Exercise instructions
From the line containing "none -> yellow round brick H1:I2 level 1" down to the last line of the material, output each line exactly as it appears, excluding pictures.

::::

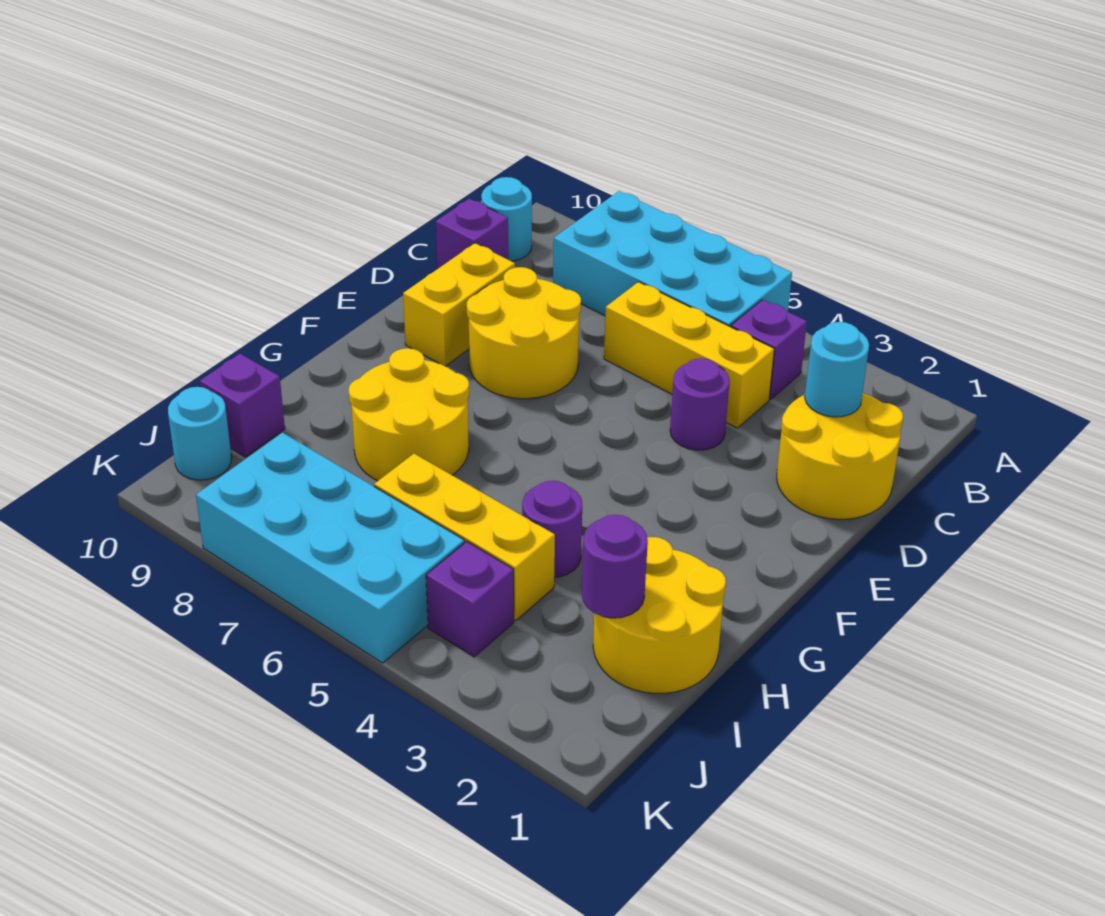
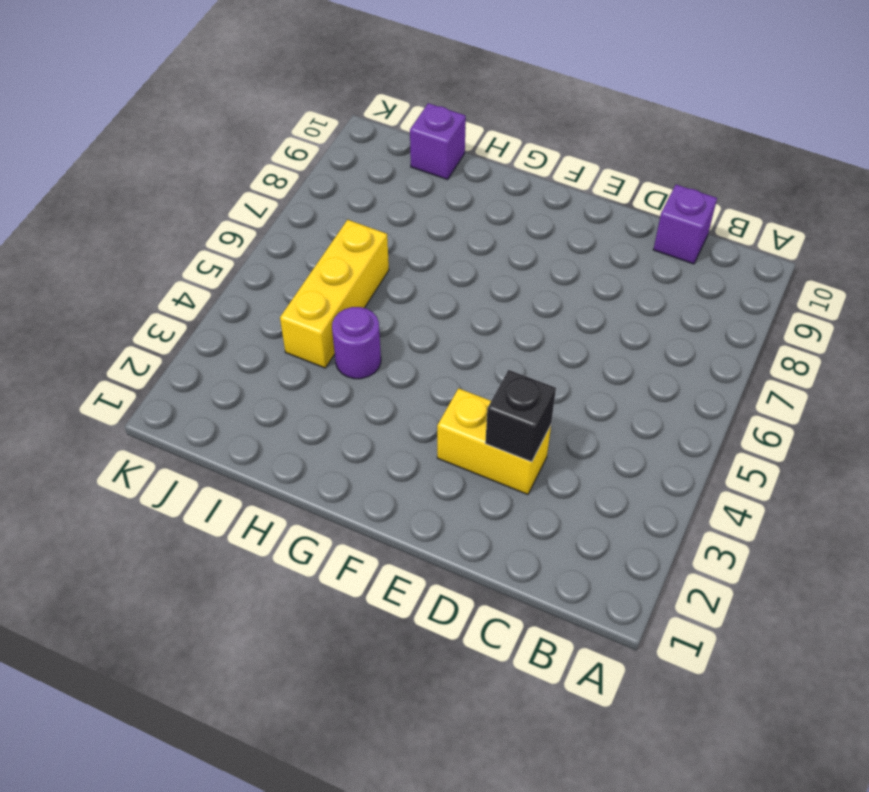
yellow brick D3:E3 level 1 -> yellow brick D9:E9 level 1
black brick D3 level 2 -> none
none -> cyan brick A5:B8 level 1
none -> purple brick B4 level 1
none -> cyan round brick B10 level 1

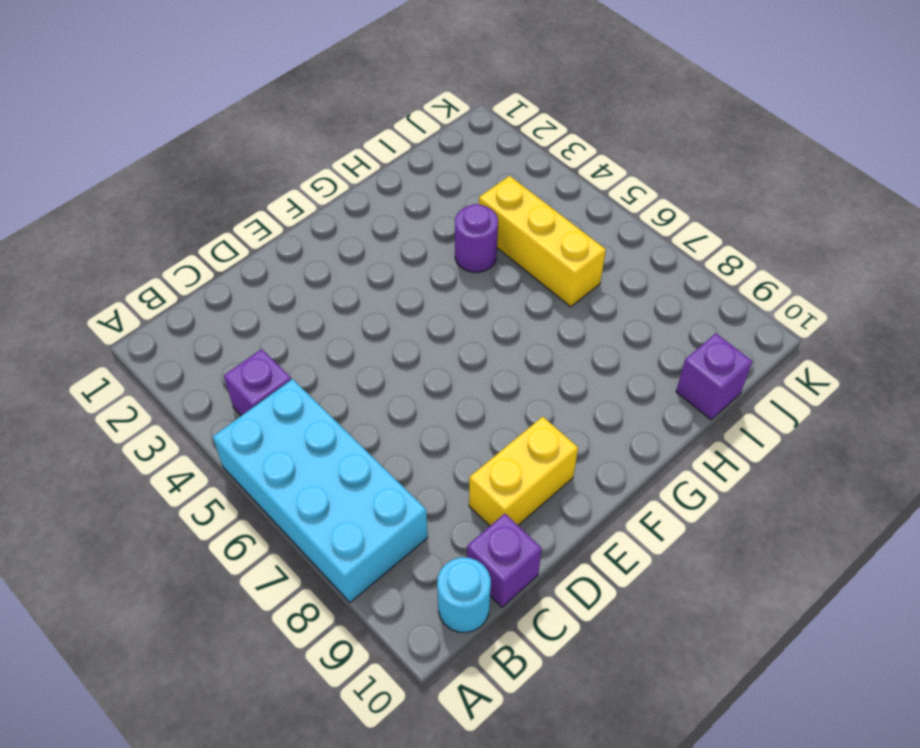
none -> yellow round brick C1:D2 level 1
none -> yellow brick C4:C6 level 1
none -> purple round brick D4 level 1

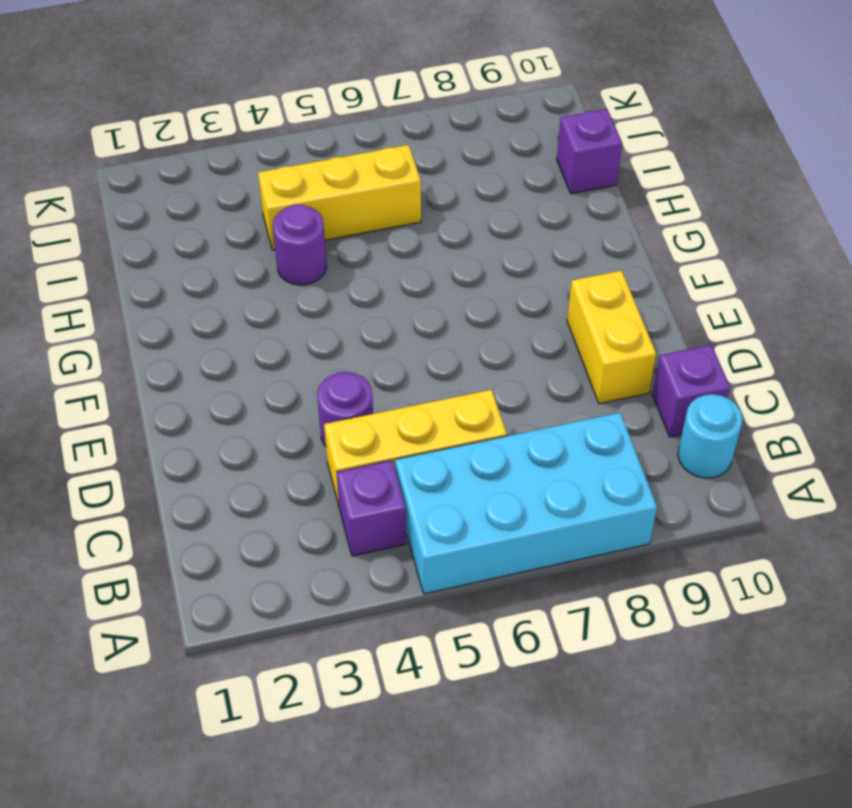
none -> yellow round brick C1:D2 level 1
none -> yellow round brick D7:E8 level 1
none -> yellow round brick G7:H8 level 1

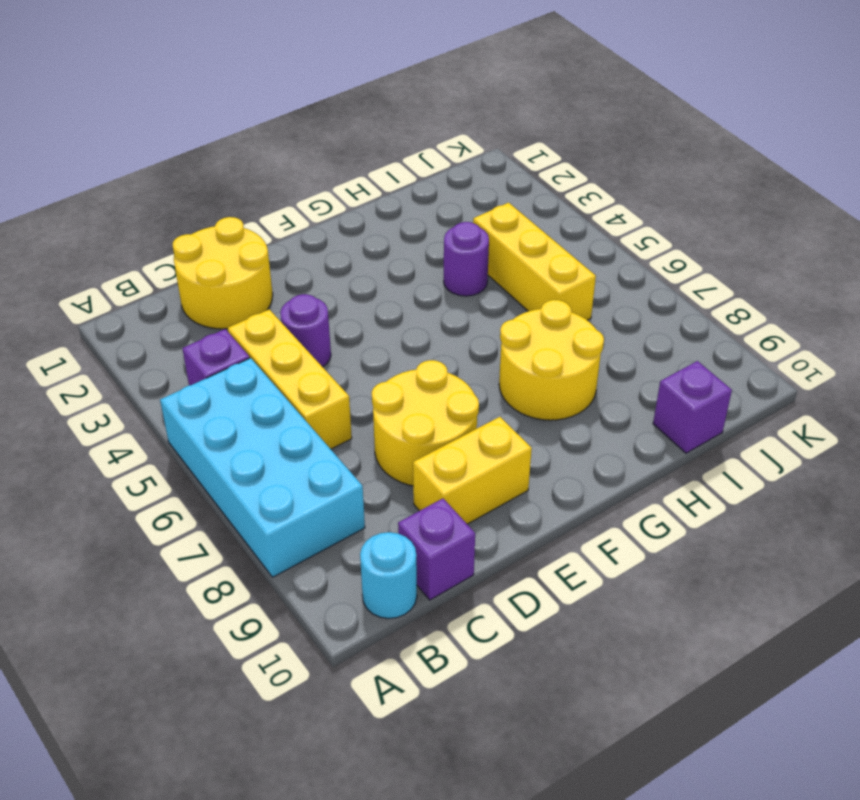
none -> yellow round brick H1:I2 level 1
none -> purple brick J4 level 1
none -> cyan brick J5:K8 level 1

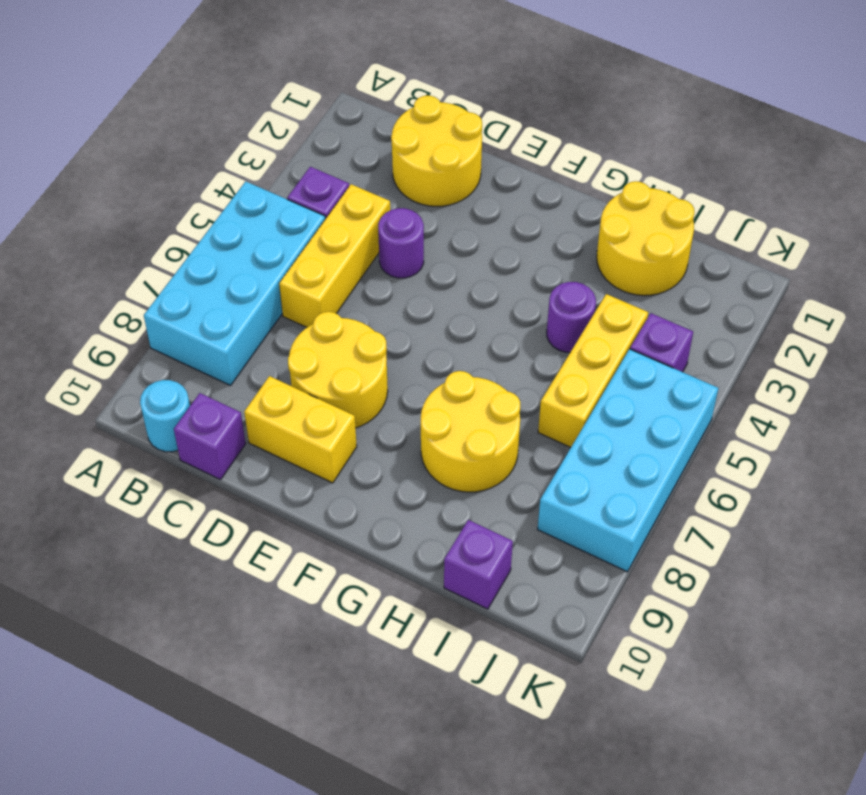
none -> cyan round brick J10 level 1
none -> cyan round brick C2 level 2
none -> purple round brick I2 level 2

::::

Solution to this task
none -> yellow round brick H1:I2 level 1
none -> purple brick J4 level 1
none -> cyan brick J5:K8 level 1

none -> cyan round brick J10 level 1
none -> cyan round brick C2 level 2
none -> purple round brick I2 level 2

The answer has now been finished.